Brief: Find "(416, 299) = (531, 313): blue" in the data below; transcribe the line it appears on and each line after it, exactly, to the end, and nothing else.

Image change detection data:
Segment Open

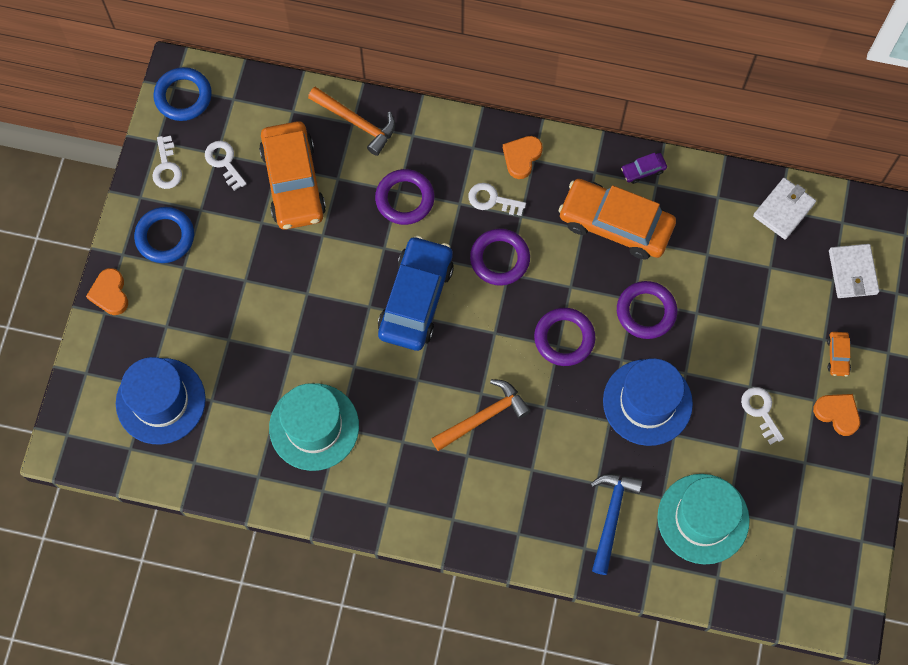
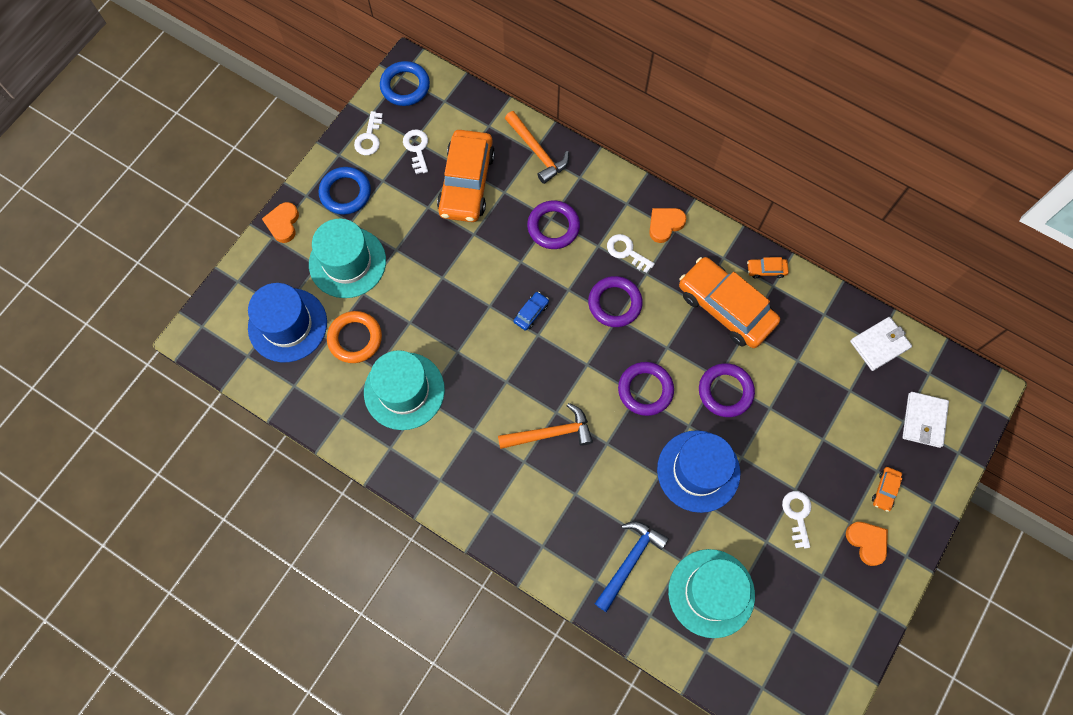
camera: 20 degrees right, 0 degrees up
(198, 312) = (347, 262): none -> turquoise hat
(239, 390) = (355, 338): none -> orange ring
(416, 299) = (531, 313): blue car -> blue car, size x0.40
(643, 170) = (766, 270): purple car -> orange car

Segment Closed

Task response:
(416, 299) = (531, 313): blue car -> blue car, size x0.40
(643, 170) = (766, 270): purple car -> orange car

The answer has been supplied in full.